■ **Task input**:
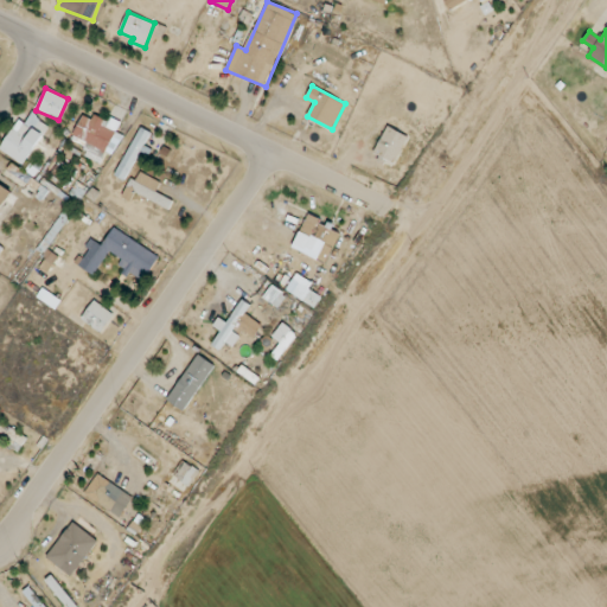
[(51,127),(32,113),(25,123),(19,120),(0,146),(0,148),(23,165),(51,127)]
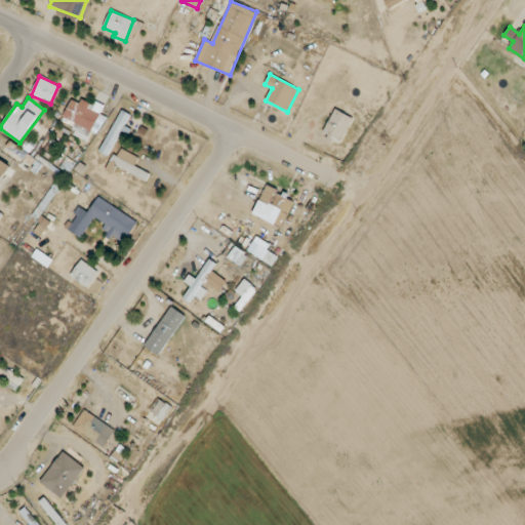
[(106,105),(93,101),(92,104),(81,99),(79,103),(71,99),(64,118),(77,123),(72,135),(87,142),(90,132),(98,135),(106,117),(102,115),(106,105)]
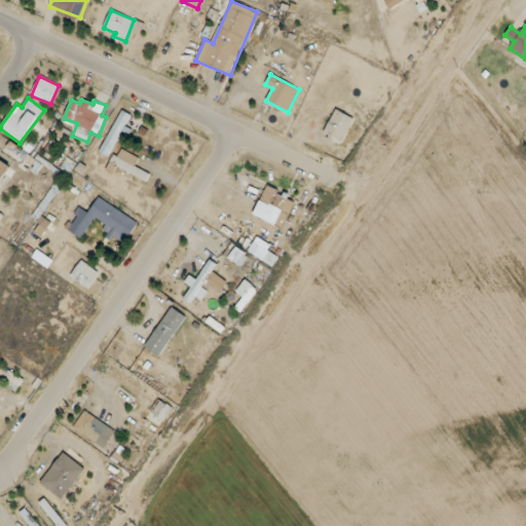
[(324,134),(341,143),(354,118),(336,109),(324,134)]
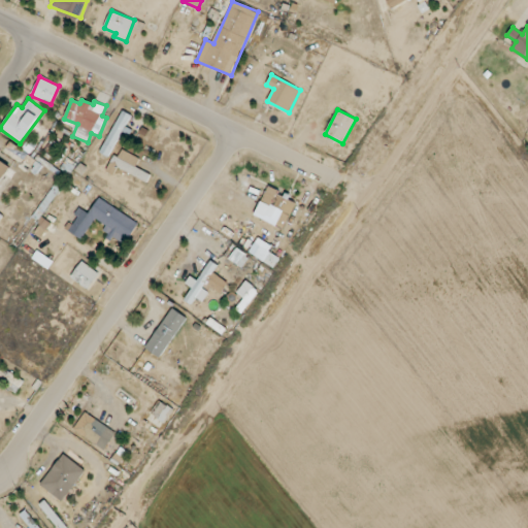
[(121,132),(125,134),(133,116),(121,110),(101,154),(109,158),(121,132)]
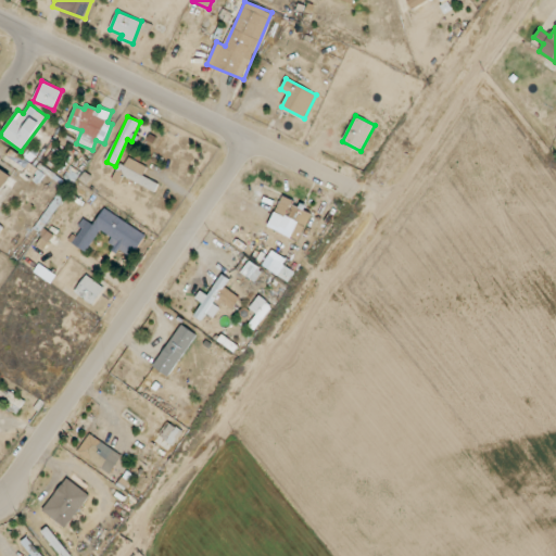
[(113,181),(121,185),(124,177),(155,192),(160,184),(142,176),(147,166),(126,156),(113,181)]
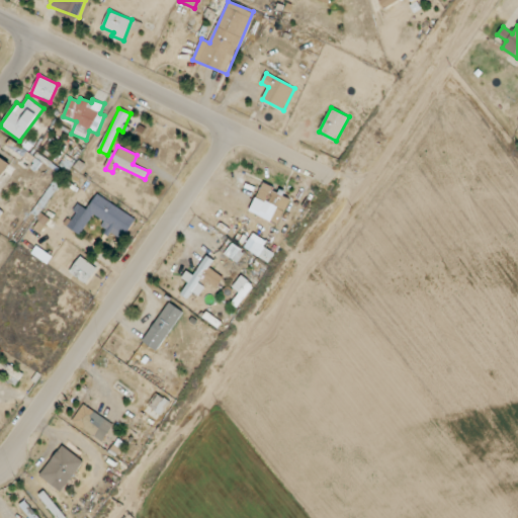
[(0,179),(10,163),(0,157),(0,179)]
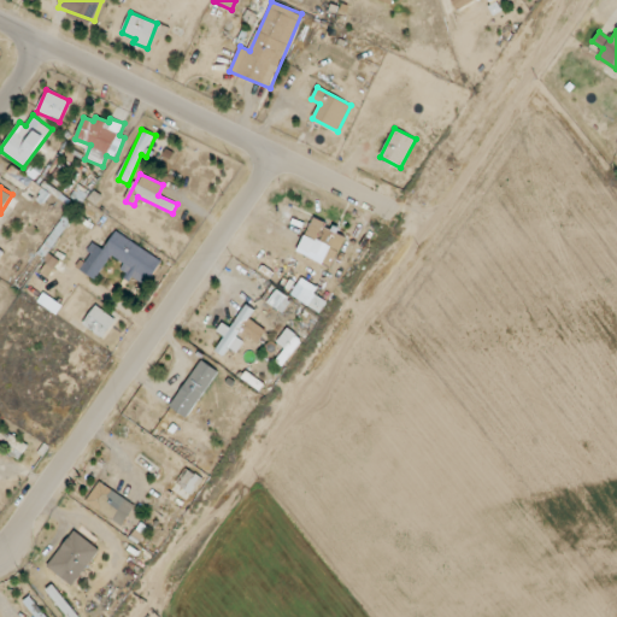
[(298,254),(333,266),(345,233),(310,221),(298,254)]
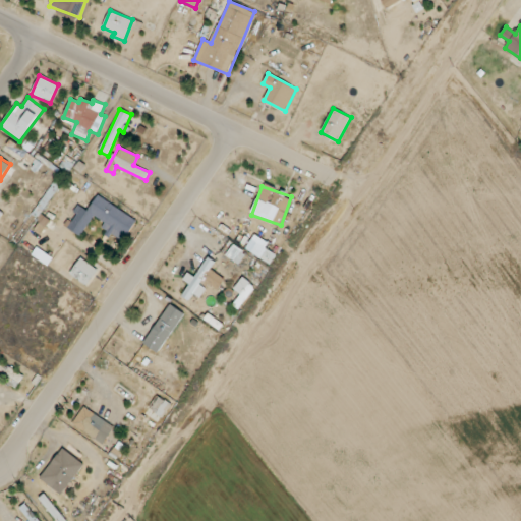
[(137,220),(97,195),(88,211),(79,206),(66,227),(80,236),(94,216),(105,223),(101,230),(110,235),(112,232),(125,240),(137,220)]
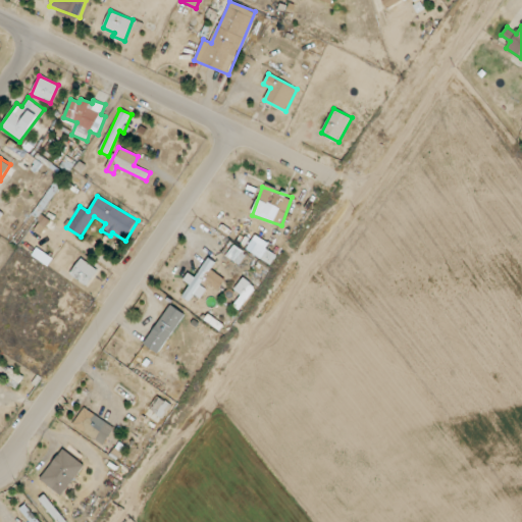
[(34,229),(41,235),(50,220),(43,215),(34,229)]
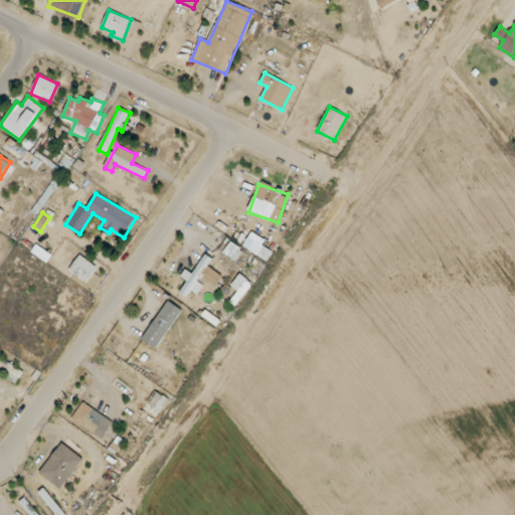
[(242,247),(268,261),(273,250),(247,237),(242,247)]
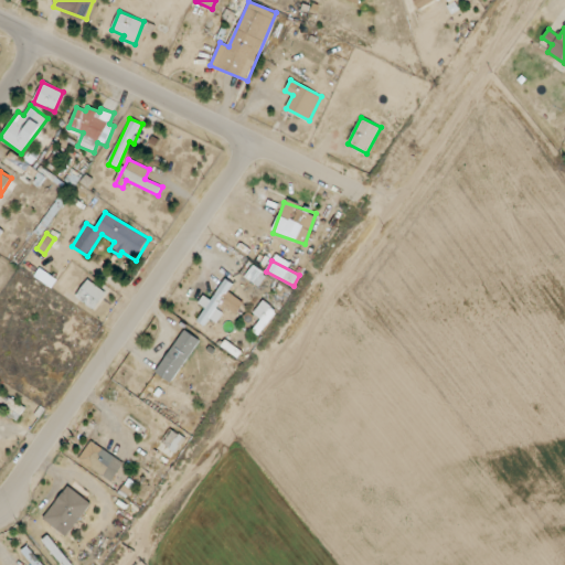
[(267,275),(252,266),(245,278),(260,287),(267,275)]
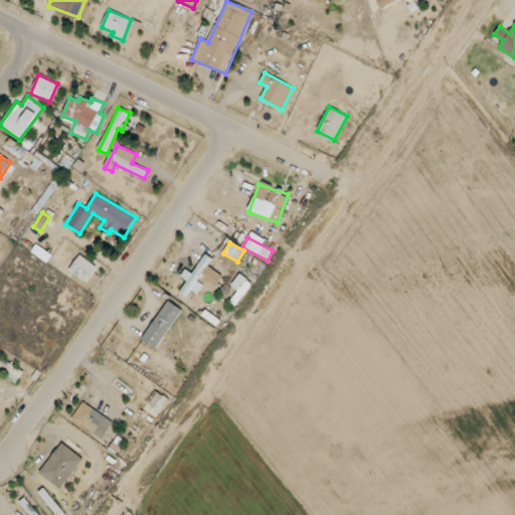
[(68,272),(87,283),(97,266),(78,254),(68,272)]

■ **Exercise**:
With the pictures excluded, restate the material exactly as it stands.

■ **Solved problem**:
[(51,127),(32,113),(25,123),(19,120),(0,146),(0,148),(23,165),(51,127)]
[(106,105),(93,101),(92,104),(81,99),(79,103),(71,99),(64,118),(77,123),(72,135),(87,142),(90,132),(98,135),(106,117),(102,115),(106,105)]
[(324,134),(341,143),(354,118),(336,109),(324,134)]
[(121,132),(125,134),(133,116),(121,110),(101,154),(109,158),(121,132)]
[(113,181),(121,185),(124,177),(155,192),(160,184),(142,176),(147,166),(126,156),(113,181)]
[(0,179),(10,163),(0,157),(0,179)]
[(298,254),(333,266),(345,233),(310,221),(298,254)]
[(137,220),(97,195),(88,211),(79,206),(66,227),(80,236),(94,216),(105,223),(101,230),(110,235),(112,232),(125,240),(137,220)]
[(34,229),(41,235),(50,220),(43,215),(34,229)]
[(242,247),(268,261),(273,250),(247,237),(242,247)]
[(267,275),(252,266),(245,278),(260,287),(267,275)]
[(68,272),(87,283),(97,266),(78,254),(68,272)]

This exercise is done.